**Problem description:**
Convert the lines of data below into a numbered list, skipping any blank lines.

Data on locating words and elements:
────────

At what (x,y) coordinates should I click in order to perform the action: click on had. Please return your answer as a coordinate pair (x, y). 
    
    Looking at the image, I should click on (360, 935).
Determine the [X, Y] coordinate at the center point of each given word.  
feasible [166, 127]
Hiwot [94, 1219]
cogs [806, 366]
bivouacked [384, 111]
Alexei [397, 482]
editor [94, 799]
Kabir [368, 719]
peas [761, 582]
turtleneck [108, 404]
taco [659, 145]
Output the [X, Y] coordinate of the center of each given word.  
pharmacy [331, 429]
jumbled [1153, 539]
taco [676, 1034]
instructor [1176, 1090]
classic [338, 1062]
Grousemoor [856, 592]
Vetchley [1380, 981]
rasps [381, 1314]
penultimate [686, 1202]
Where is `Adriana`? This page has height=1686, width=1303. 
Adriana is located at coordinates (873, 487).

────────

**Written reply:**
1. At what (x,y) coordinates should I click in order to perform the action: click on had. Please return your answer as a coordinate pair (x, y). 
2.     Looking at the image, I should click on (360, 935).
3. Determine the [X, Y] coordinate at the center point of each given word.  
4. feasible [166, 127]
5. Hiwot [94, 1219]
6. cogs [806, 366]
7. bivouacked [384, 111]
8. Alexei [397, 482]
9. editor [94, 799]
10. Kabir [368, 719]
11. peas [761, 582]
12. turtleneck [108, 404]
13. taco [659, 145]
14. Output the [X, Y] coordinate of the center of each given word.  
15. pharmacy [331, 429]
16. jumbled [1153, 539]
17. taco [676, 1034]
18. instructor [1176, 1090]
19. classic [338, 1062]
20. Grousemoor [856, 592]
21. Vetchley [1380, 981]
22. rasps [381, 1314]
23. penultimate [686, 1202]
24. Where is `Adriana`? This page has height=1686, width=1303. 
25. Adriana is located at coordinates (873, 487).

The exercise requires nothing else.